:: Required work ::
Take the line containing "black cutting board" and every line after it to the end of the records, and copy them exactly, leaving out pictures.

:: Dataset entries ::
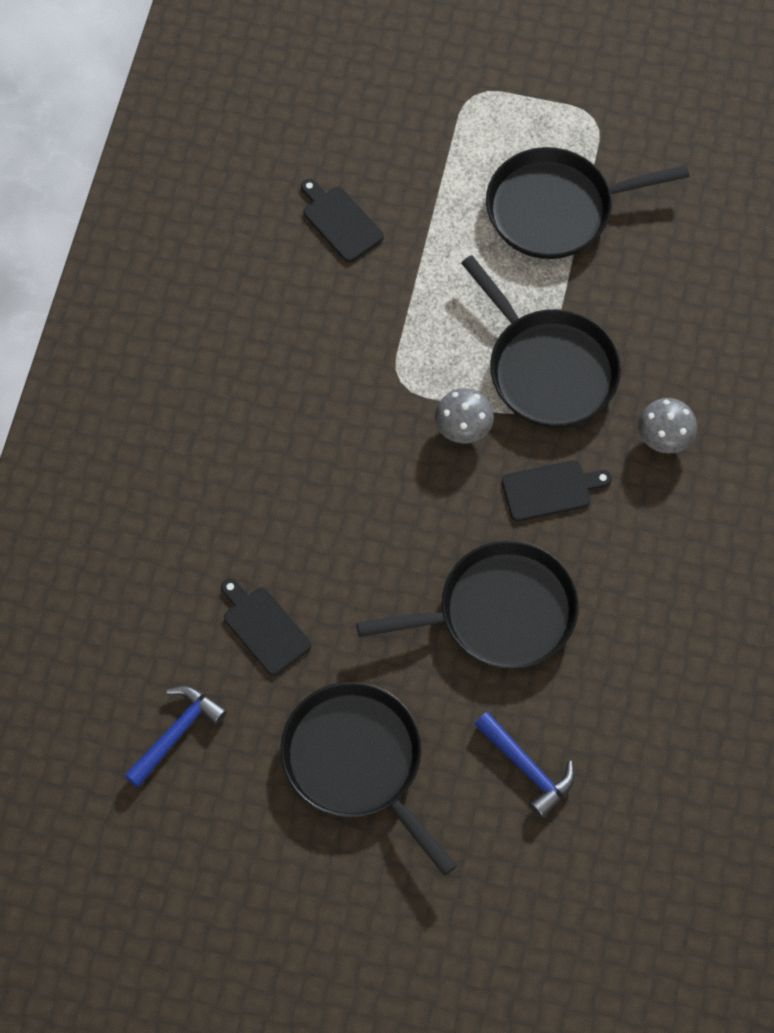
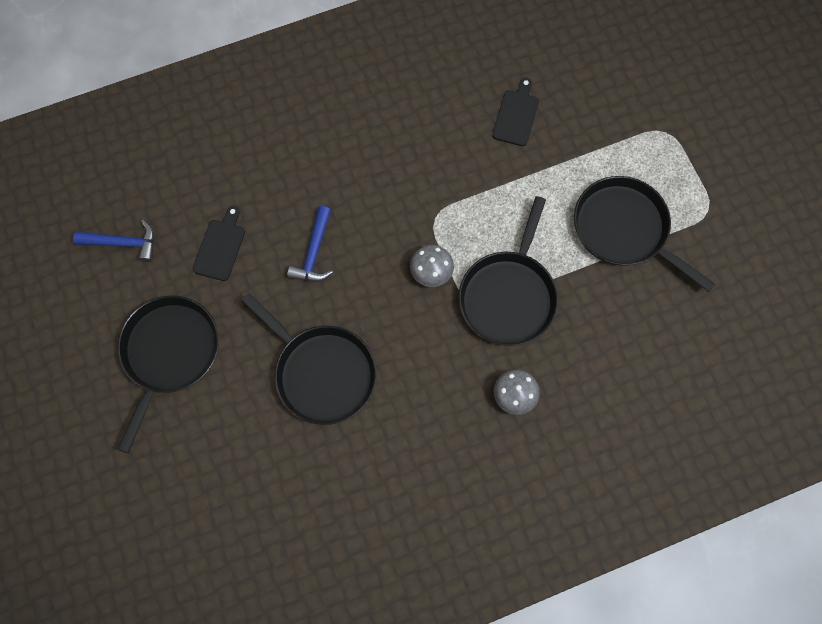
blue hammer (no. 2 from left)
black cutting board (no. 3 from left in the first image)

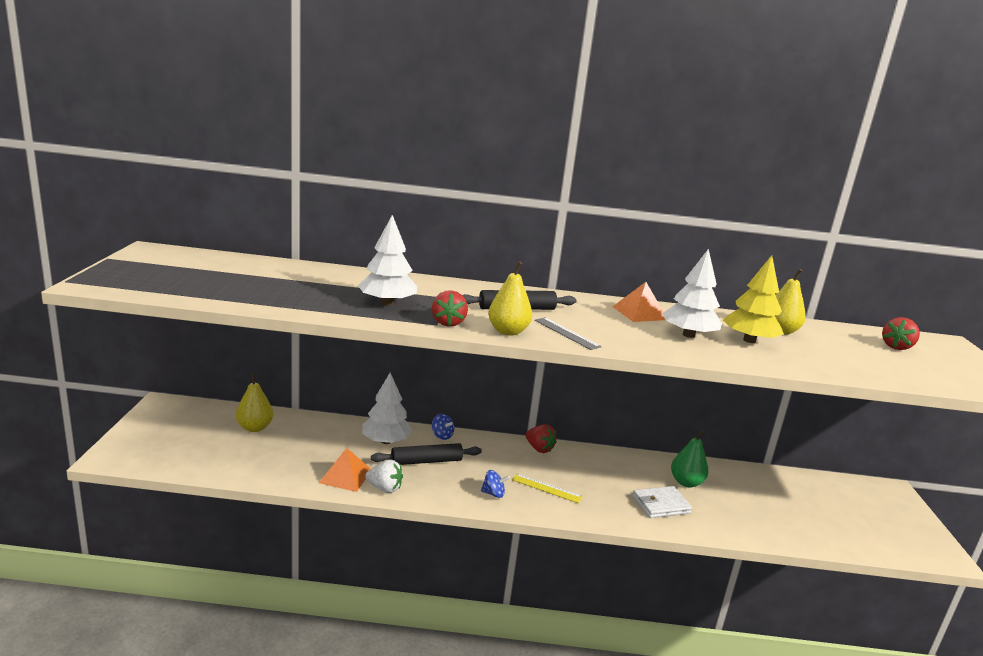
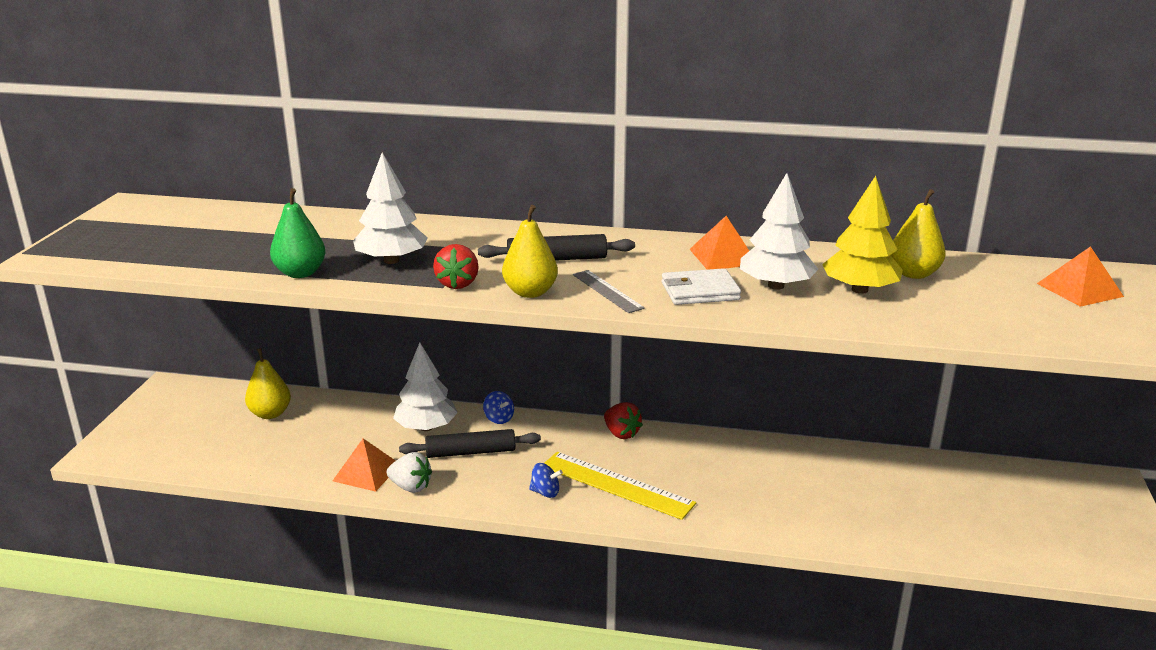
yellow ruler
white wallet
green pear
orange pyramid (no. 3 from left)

:: Result for this exercise ::
black cutting board (no. 3 from left in the first image)

yellow ruler
white wallet
green pear
orange pyramid (no. 3 from left)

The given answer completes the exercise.